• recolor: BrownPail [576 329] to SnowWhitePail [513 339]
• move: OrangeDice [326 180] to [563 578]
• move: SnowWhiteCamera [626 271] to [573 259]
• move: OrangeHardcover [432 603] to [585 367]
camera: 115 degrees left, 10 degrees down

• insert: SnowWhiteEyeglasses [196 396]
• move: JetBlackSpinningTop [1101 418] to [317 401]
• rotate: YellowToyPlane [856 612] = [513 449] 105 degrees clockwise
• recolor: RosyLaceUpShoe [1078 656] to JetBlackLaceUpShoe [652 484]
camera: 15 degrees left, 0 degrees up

================

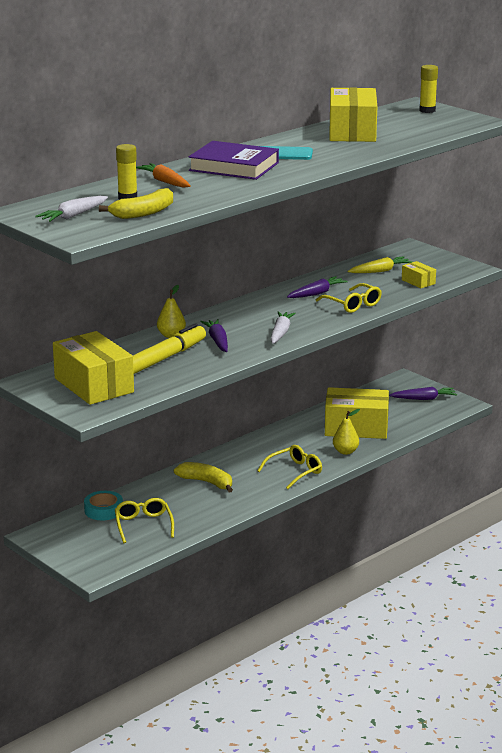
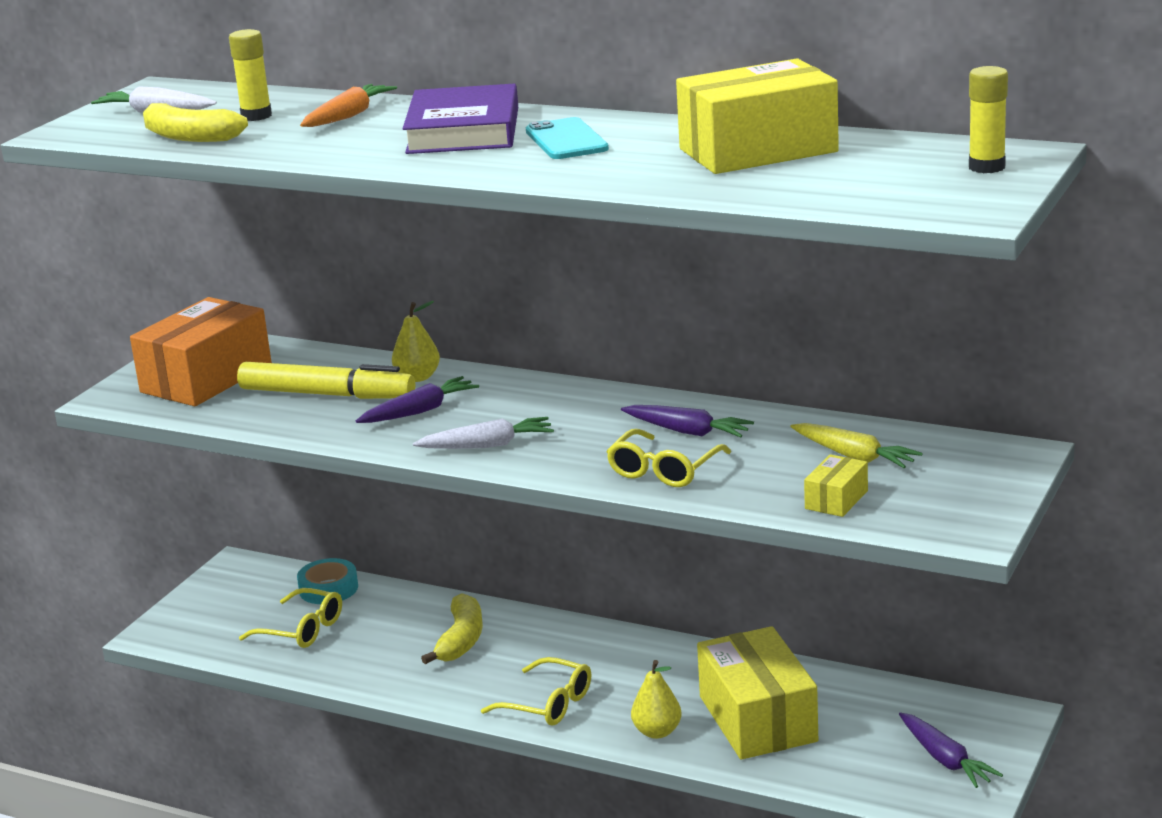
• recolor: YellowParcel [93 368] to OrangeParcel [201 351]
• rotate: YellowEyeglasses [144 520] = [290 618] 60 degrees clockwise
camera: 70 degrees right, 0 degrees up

================

Look through the material above and print exactly the lines from the one containing "SnowWhitePail [513 339]" to the one containing "to [585 367]", both included, and nothing more.

• recolor: BrownPail [576 329] to SnowWhitePail [513 339]
• move: OrangeDice [326 180] to [563 578]
• move: SnowWhiteCamera [626 271] to [573 259]
• move: OrangeHardcover [432 603] to [585 367]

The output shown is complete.